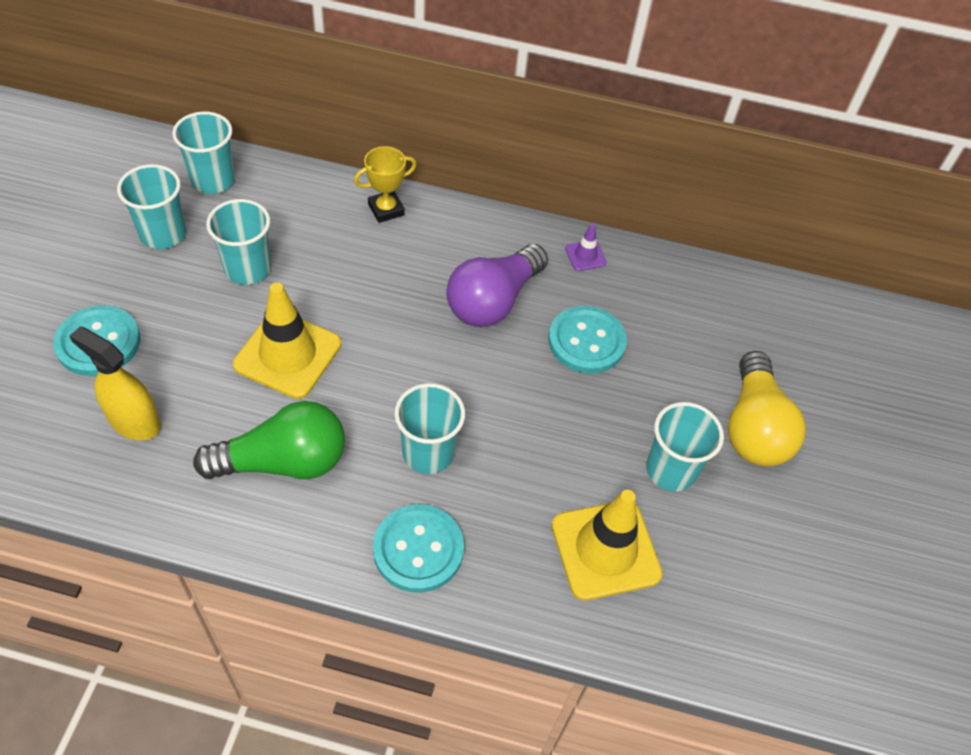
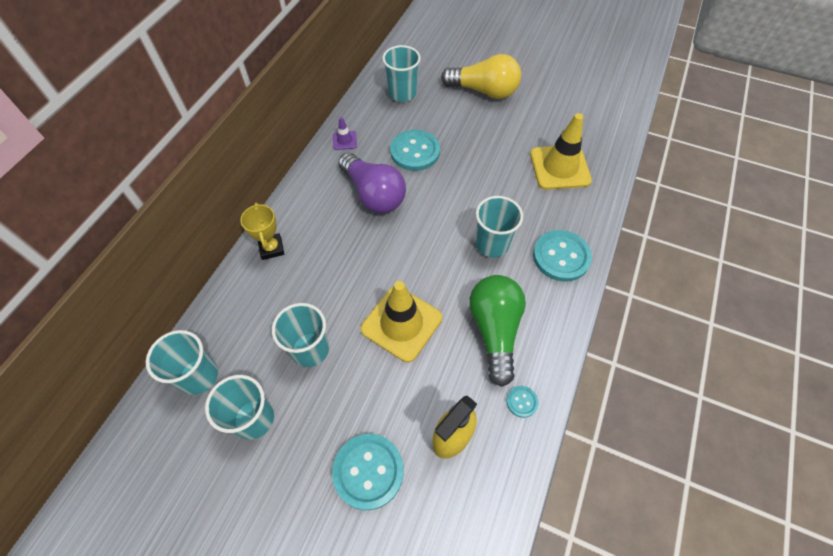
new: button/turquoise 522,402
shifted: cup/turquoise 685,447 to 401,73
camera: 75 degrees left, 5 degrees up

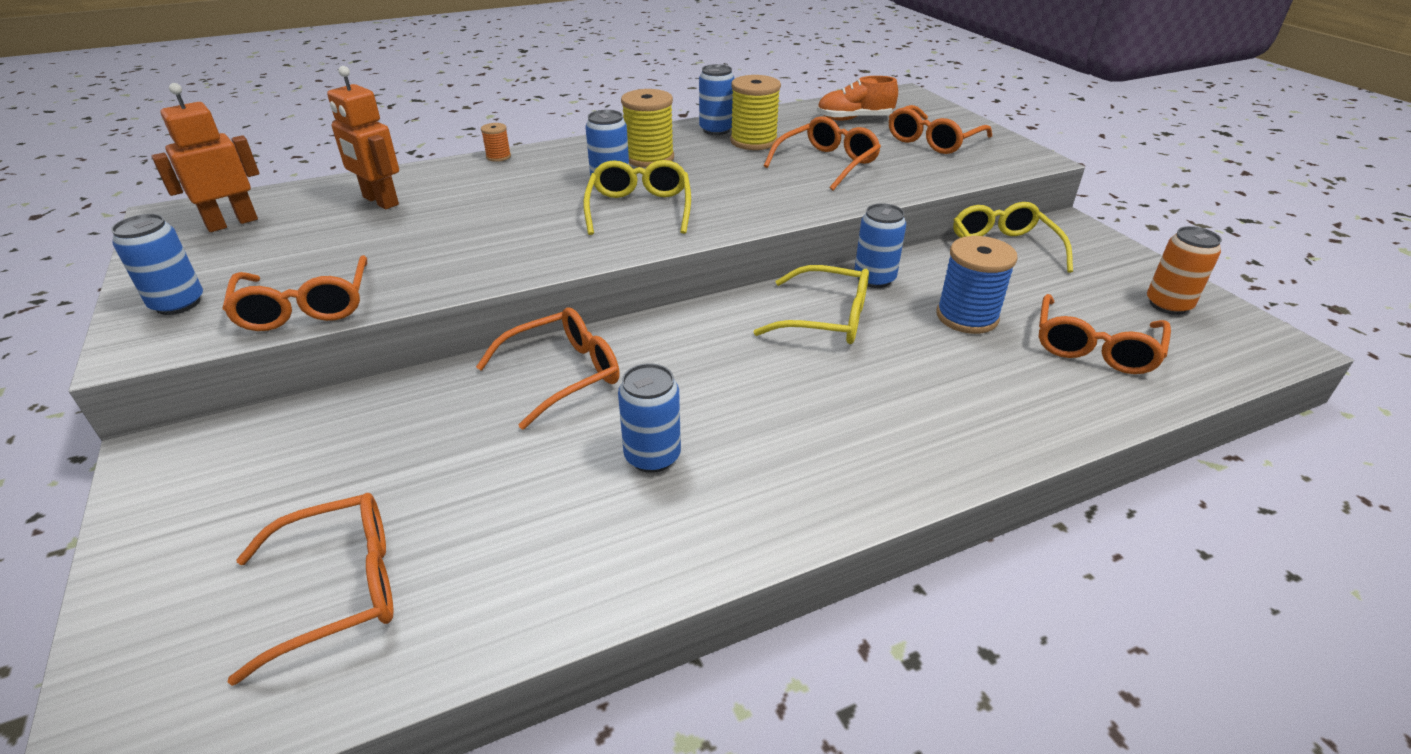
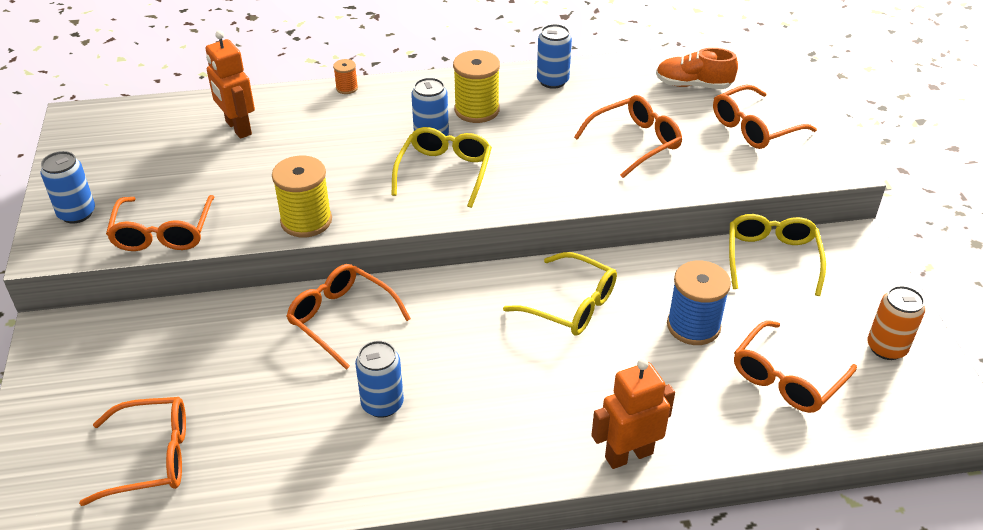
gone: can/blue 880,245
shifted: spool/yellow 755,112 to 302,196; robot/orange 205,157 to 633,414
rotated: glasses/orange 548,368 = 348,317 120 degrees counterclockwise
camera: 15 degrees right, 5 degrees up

...

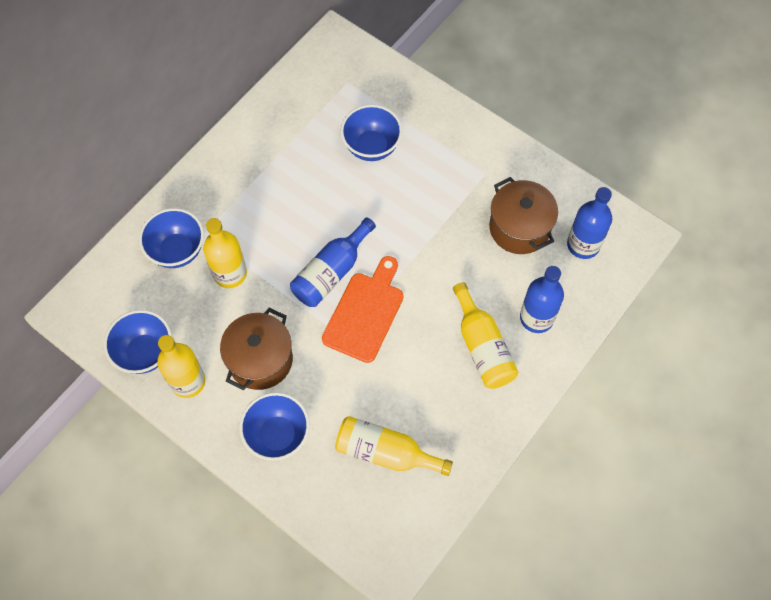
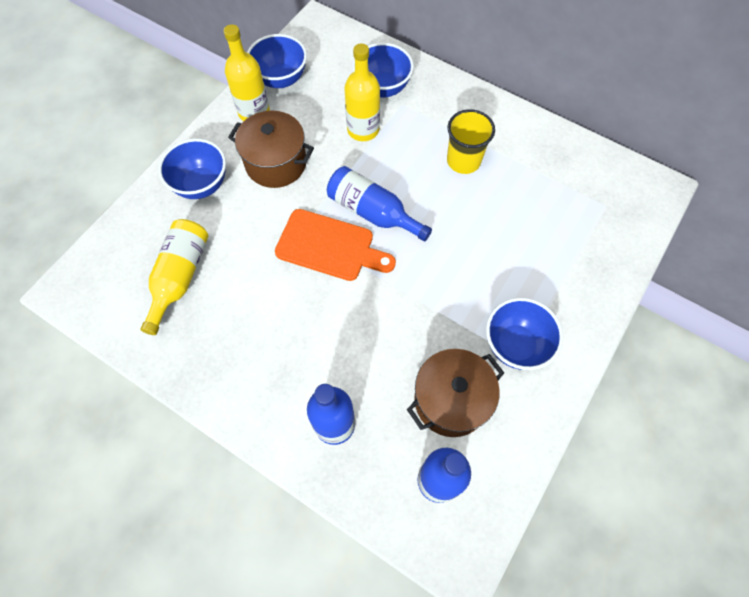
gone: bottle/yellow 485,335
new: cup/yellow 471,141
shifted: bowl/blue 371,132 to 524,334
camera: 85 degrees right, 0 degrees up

REQUIRED WORK
All lines holding the word "turquoise" must be copied from the data.

EXERCISE RESULT
new: button/turquoise 522,402
shifted: cup/turquoise 685,447 to 401,73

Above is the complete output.